_Task details_
Go through the records below and copy out every line holding "robot".

++++++

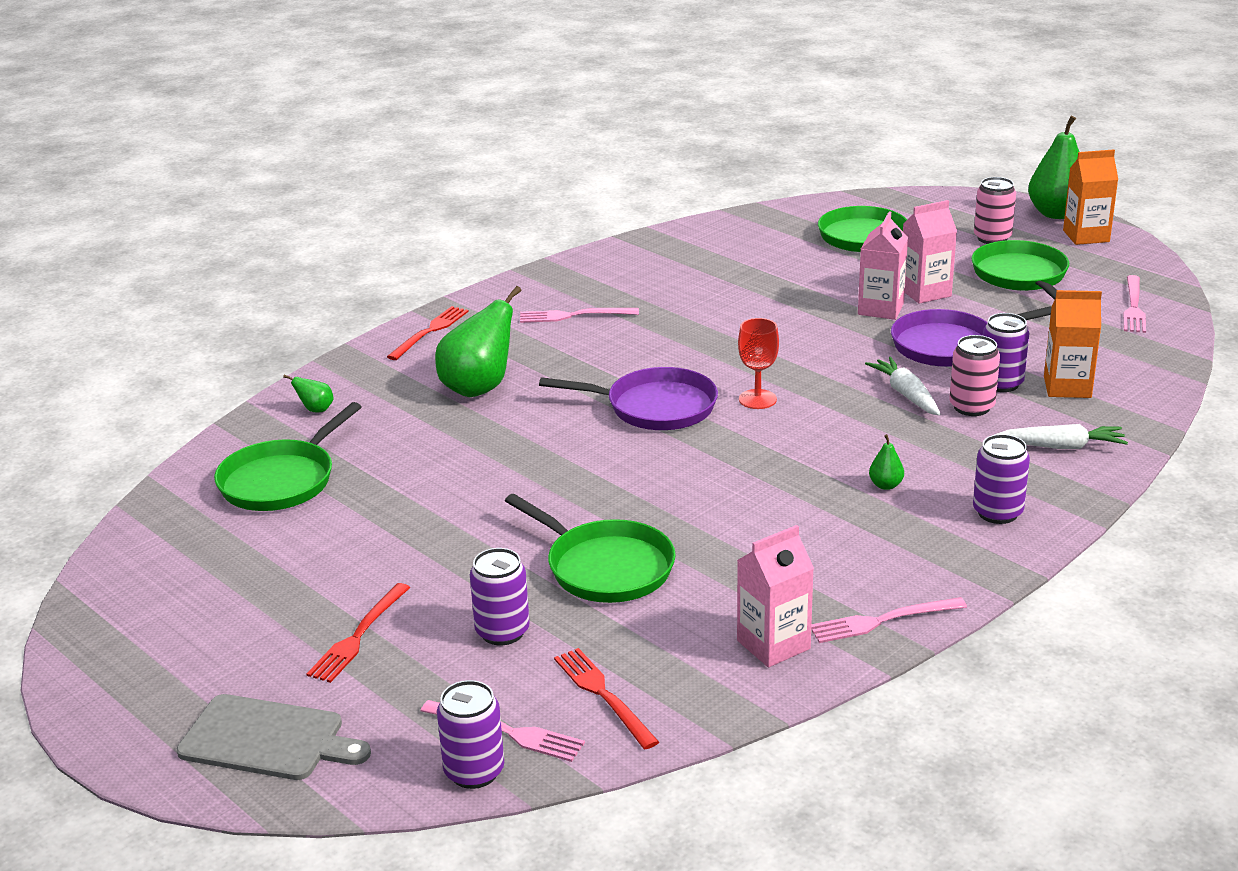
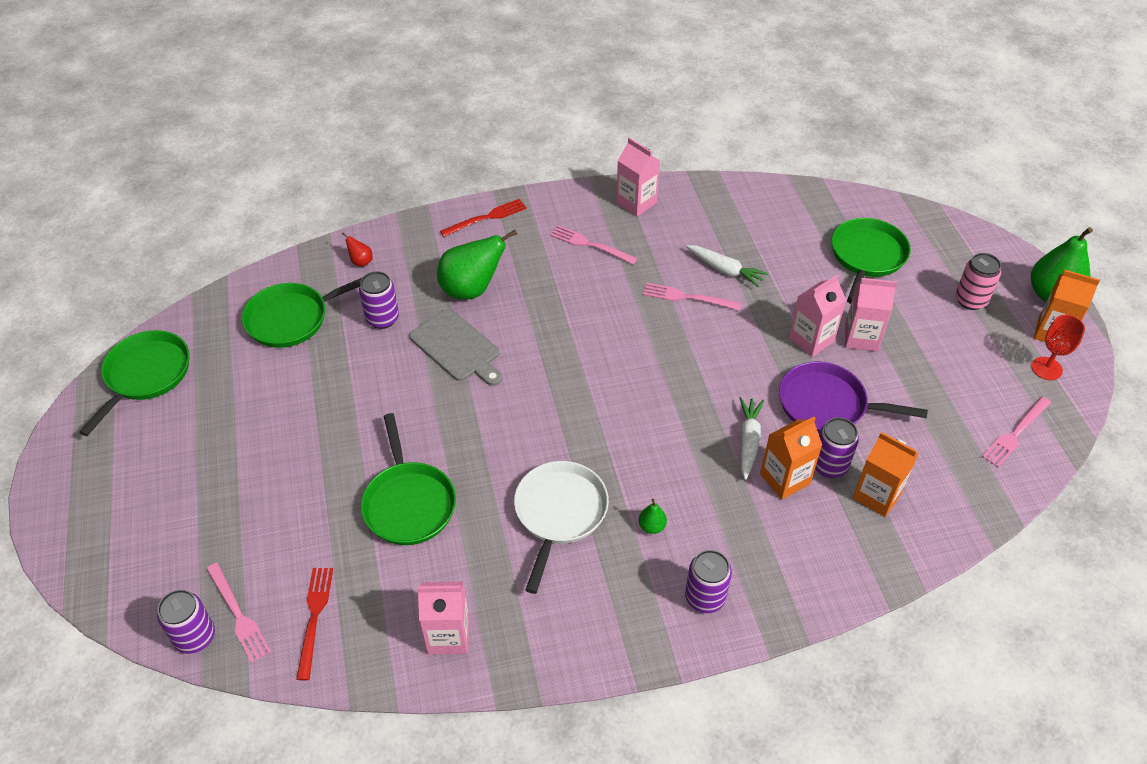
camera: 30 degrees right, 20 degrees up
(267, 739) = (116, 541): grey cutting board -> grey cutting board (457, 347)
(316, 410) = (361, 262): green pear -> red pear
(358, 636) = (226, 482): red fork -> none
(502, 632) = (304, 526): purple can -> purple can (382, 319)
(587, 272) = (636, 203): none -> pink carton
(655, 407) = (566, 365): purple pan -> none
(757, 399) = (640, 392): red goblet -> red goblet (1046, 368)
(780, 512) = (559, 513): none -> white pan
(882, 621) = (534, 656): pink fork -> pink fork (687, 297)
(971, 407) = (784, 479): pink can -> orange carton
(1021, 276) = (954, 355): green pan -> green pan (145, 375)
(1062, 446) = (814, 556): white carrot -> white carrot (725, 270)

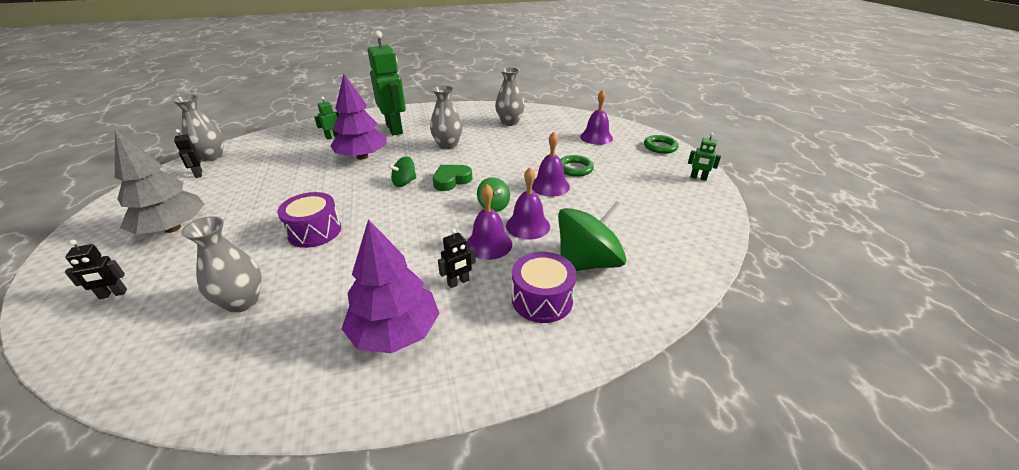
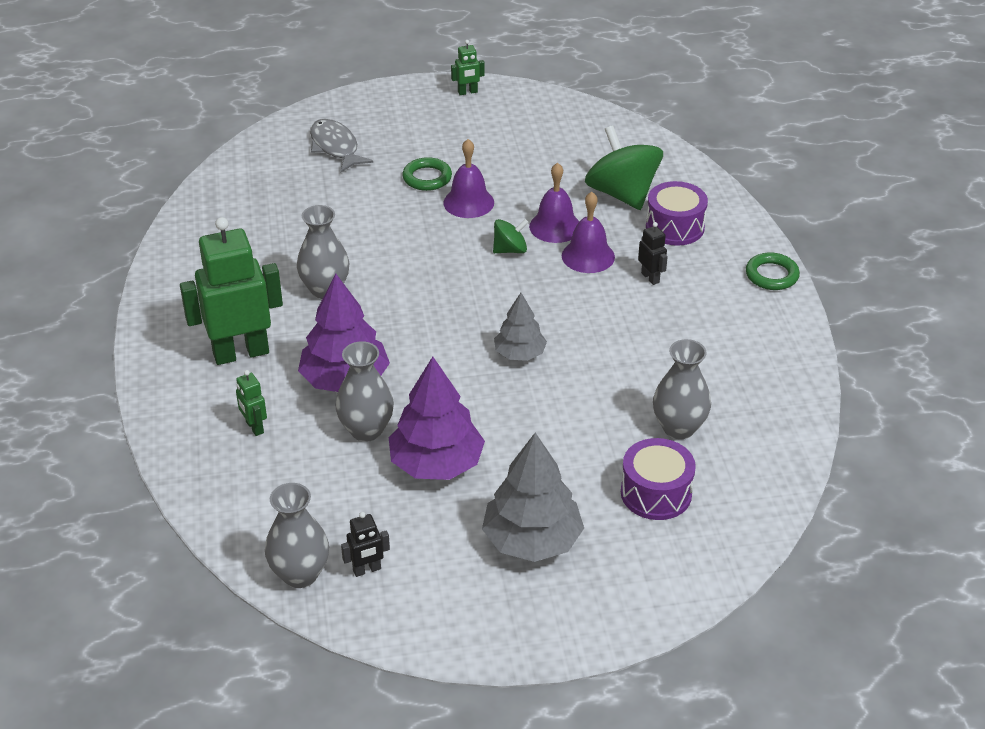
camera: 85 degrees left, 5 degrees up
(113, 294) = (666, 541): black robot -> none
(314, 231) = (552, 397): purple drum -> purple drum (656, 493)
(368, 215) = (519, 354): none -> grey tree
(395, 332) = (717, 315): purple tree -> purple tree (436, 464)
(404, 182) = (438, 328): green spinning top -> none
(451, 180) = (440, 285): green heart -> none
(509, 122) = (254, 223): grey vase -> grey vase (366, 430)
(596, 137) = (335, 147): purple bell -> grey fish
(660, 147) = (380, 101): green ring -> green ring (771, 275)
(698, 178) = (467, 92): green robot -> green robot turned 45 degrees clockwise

++++++

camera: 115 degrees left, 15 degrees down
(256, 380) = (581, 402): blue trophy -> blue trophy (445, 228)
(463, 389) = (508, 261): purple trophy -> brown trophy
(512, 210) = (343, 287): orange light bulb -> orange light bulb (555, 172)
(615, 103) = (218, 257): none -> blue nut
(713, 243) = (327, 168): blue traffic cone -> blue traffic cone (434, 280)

++++++

_Answer space_
(113, 294) = (666, 541): black robot -> none
(698, 178) = (467, 92): green robot -> green robot turned 45 degrees clockwise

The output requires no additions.